*** Begin section ***

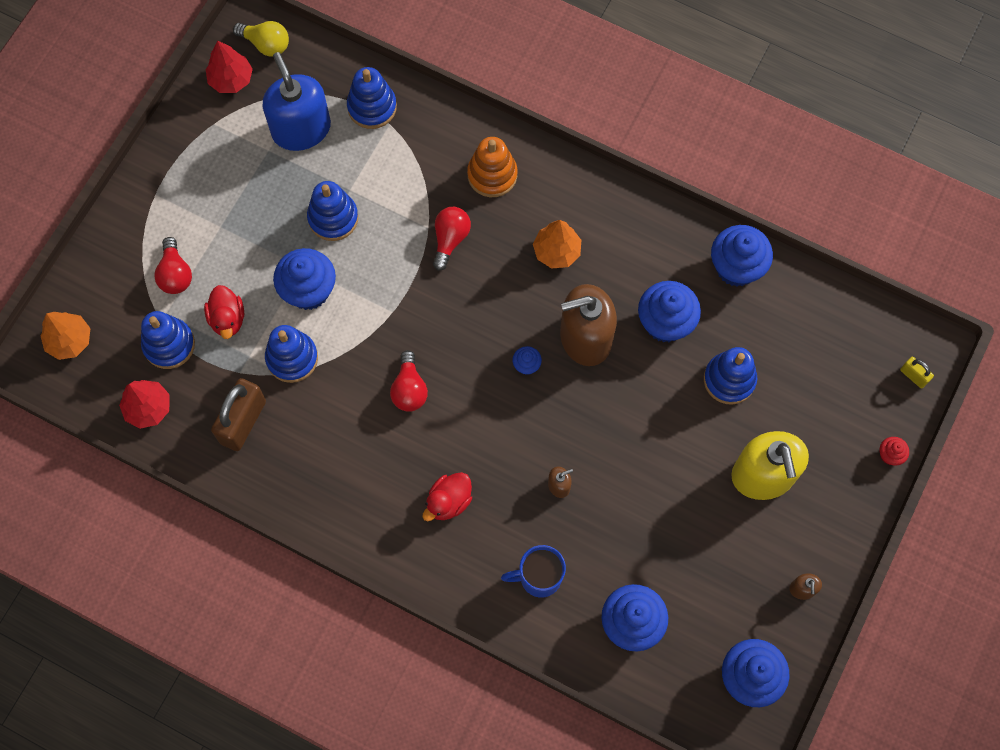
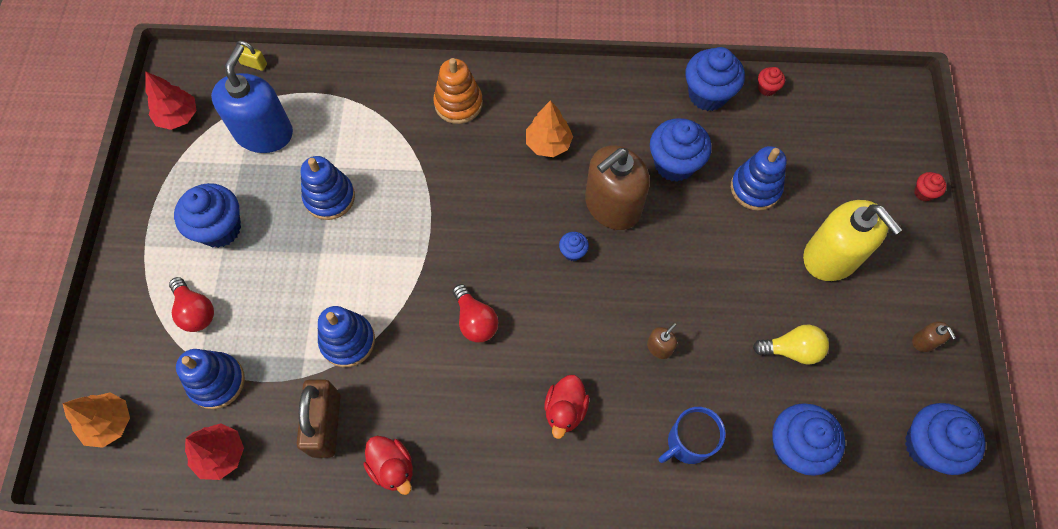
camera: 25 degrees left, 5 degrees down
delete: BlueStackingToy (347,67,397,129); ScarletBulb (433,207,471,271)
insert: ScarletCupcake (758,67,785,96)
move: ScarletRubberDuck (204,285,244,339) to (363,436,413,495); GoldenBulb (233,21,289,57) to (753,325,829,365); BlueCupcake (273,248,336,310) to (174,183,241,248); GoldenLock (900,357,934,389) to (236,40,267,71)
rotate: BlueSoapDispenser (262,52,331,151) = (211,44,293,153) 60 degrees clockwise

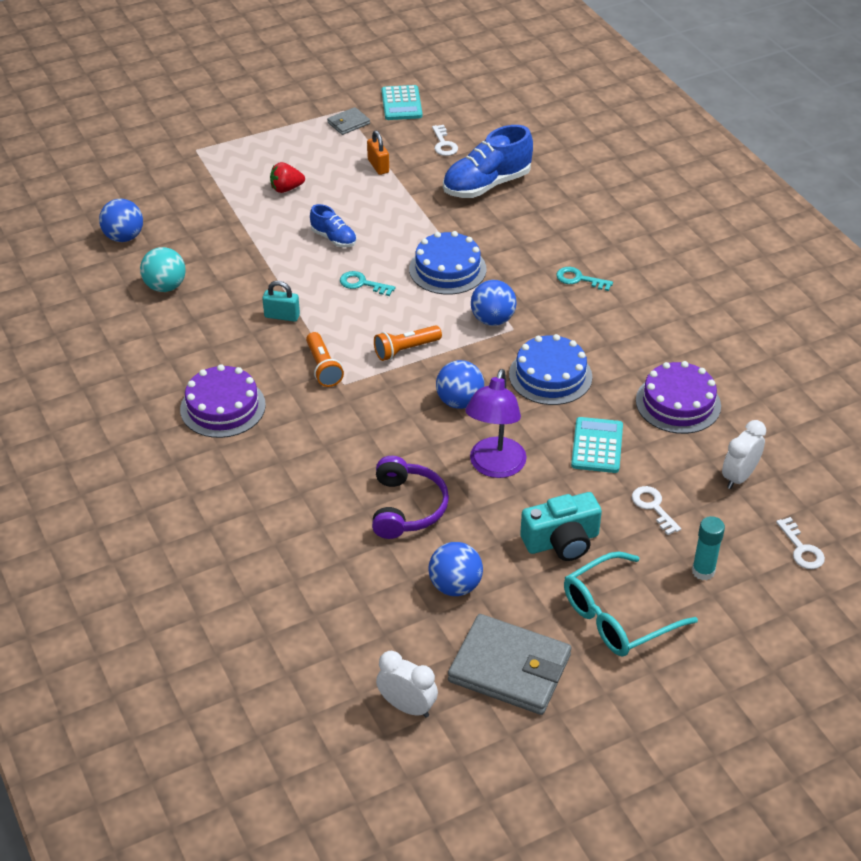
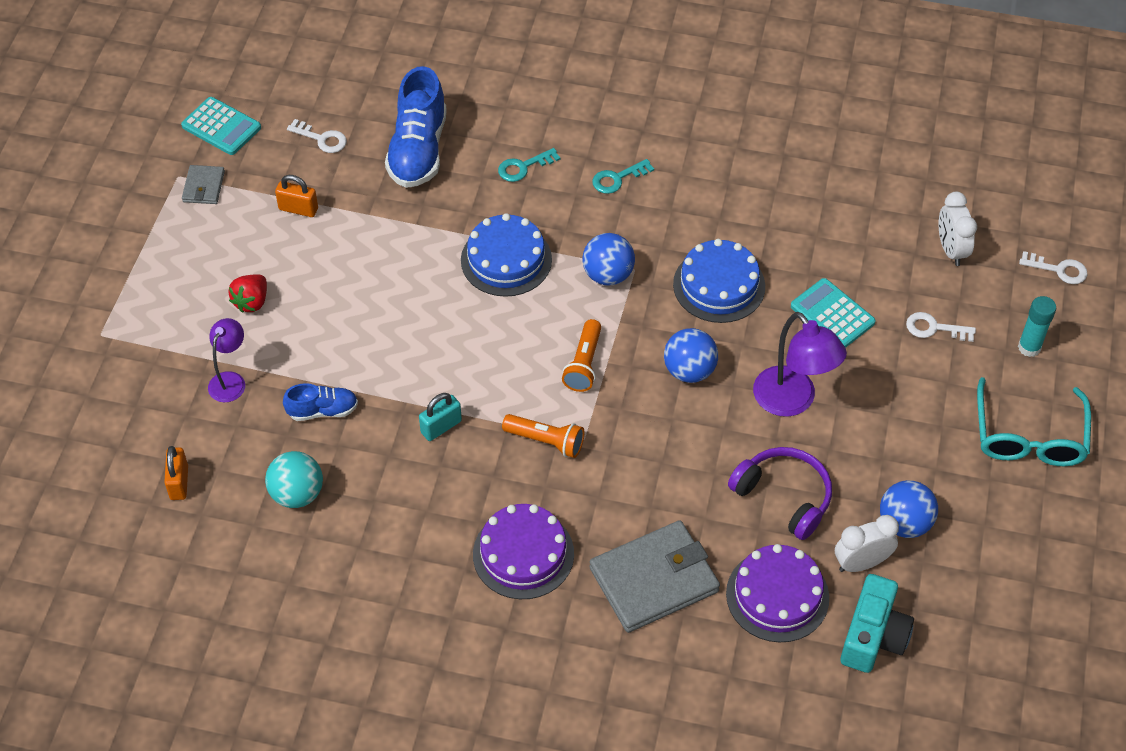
camera: 50 degrees left, 10 degrees up
insert: PurpleReadingLamp (208,318,245,402)
move: BlueSneaker (310,204,357,247) to (283,383,358,421); AquaDoorKey (340,271,395,296) to (498,148,560,182); SnowWhiteAlarmClock (376,650,438,717) to (835,515,899,572); GreyWallet (448,614,571,715) to (589,520,720,633); AquaPhotoCamera (520,492,602,561) to (840,574,914,673); PurpleLayerCake (636,361,721,434) to (726,544,829,642)
replace: BluePlayBall (99,199,143,242) to OrangeColouredLock (164,446,188,500)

*** End section ***

» **Task**:
The reply has to reproduce every line above verbatim and contain no pictures.

» **Output**:
camera: 25 degrees left, 5 degrees down
delete: BlueStackingToy (347,67,397,129); ScarletBulb (433,207,471,271)
insert: ScarletCupcake (758,67,785,96)
move: ScarletRubberDuck (204,285,244,339) to (363,436,413,495); GoldenBulb (233,21,289,57) to (753,325,829,365); BlueCupcake (273,248,336,310) to (174,183,241,248); GoldenLock (900,357,934,389) to (236,40,267,71)
rotate: BlueSoapDispenser (262,52,331,151) = (211,44,293,153) 60 degrees clockwise

camera: 50 degrees left, 10 degrees up
insert: PurpleReadingLamp (208,318,245,402)
move: BlueSneaker (310,204,357,247) to (283,383,358,421); AquaDoorKey (340,271,395,296) to (498,148,560,182); SnowWhiteAlarmClock (376,650,438,717) to (835,515,899,572); GreyWallet (448,614,571,715) to (589,520,720,633); AquaPhotoCamera (520,492,602,561) to (840,574,914,673); PurpleLayerCake (636,361,721,434) to (726,544,829,642)
replace: BluePlayBall (99,199,143,242) to OrangeColouredLock (164,446,188,500)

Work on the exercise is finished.